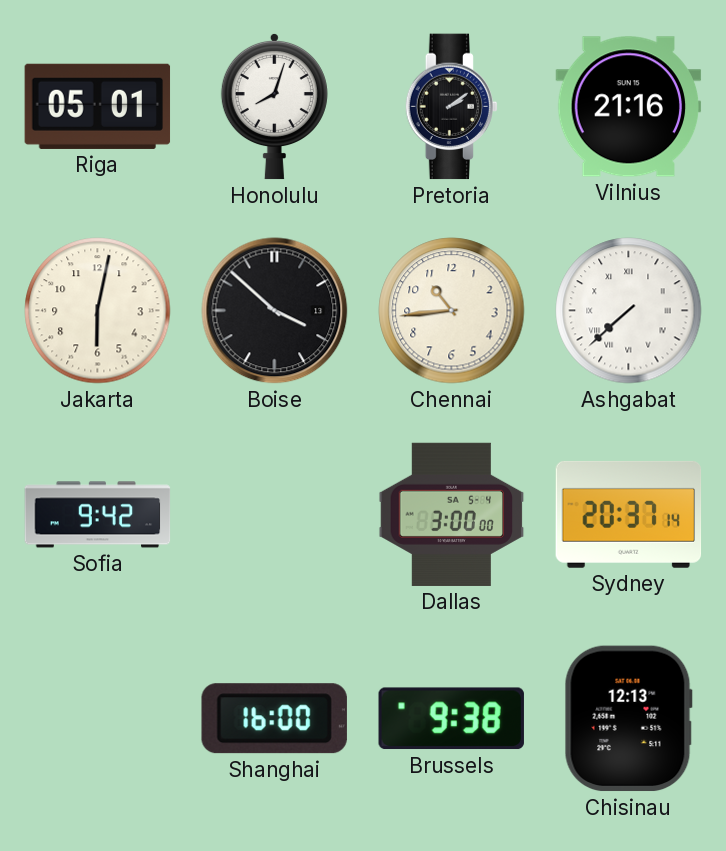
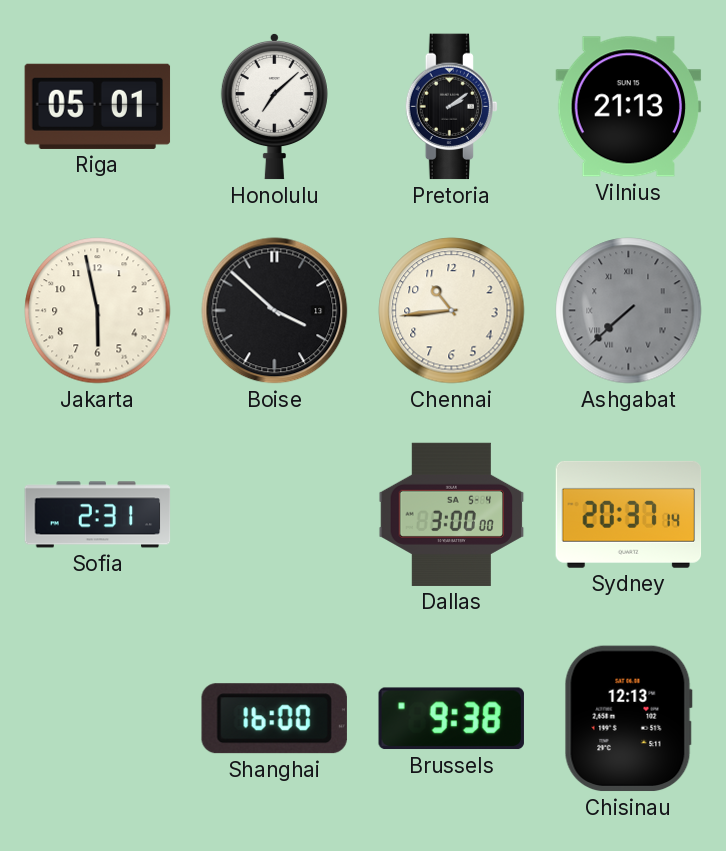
Honolulu: 8:03 -> 7:08
Vilnius: 21:16 -> 21:13
Jakarta: 6:02 -> 5:58
Ashgabat dial: white -> grey
Sofia: 9:42 -> 2:31
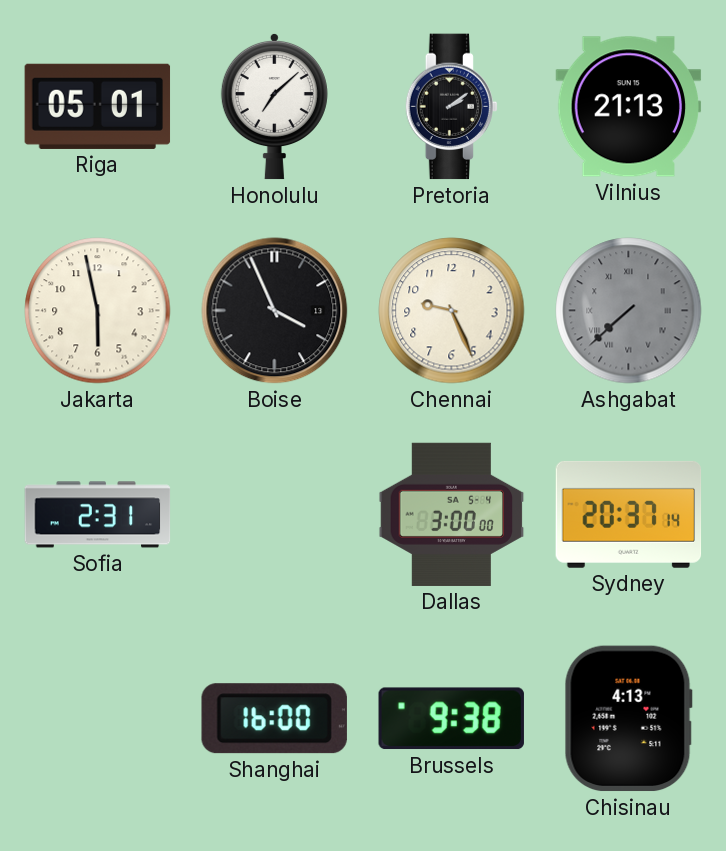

#### Task directions:
Reproduce every line of the data above verbatim, and leave the pictures out of your answer.

#### Result below:
Honolulu: 8:03 -> 7:08
Vilnius: 21:16 -> 21:13
Jakarta: 6:02 -> 5:58
Ashgabat dial: white -> grey
Sofia: 9:42 -> 2:31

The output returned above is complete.